Data extract:

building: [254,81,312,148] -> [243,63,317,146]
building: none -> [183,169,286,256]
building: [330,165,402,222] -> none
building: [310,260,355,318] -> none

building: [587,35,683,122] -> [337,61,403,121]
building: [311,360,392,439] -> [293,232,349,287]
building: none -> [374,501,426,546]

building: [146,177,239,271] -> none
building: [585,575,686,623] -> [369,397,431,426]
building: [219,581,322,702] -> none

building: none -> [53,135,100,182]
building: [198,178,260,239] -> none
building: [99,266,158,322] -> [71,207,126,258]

Task brief: Pull each line containing "none" from the records.

Reply to the exercise:
building: none -> [183,169,286,256]
building: [330,165,402,222] -> none
building: [310,260,355,318] -> none
building: none -> [374,501,426,546]
building: [146,177,239,271] -> none
building: [219,581,322,702] -> none
building: none -> [53,135,100,182]
building: [198,178,260,239] -> none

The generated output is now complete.